↓

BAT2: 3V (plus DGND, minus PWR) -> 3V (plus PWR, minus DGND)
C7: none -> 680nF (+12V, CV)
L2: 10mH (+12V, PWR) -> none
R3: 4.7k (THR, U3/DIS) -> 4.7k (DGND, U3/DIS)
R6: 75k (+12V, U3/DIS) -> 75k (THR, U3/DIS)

↑

PROBLEM DETAILS: Copy out the lines of the data where the string "none" occurs.

COMPLETED TASK:
C7: none -> 680nF (+12V, CV)
L2: 10mH (+12V, PWR) -> none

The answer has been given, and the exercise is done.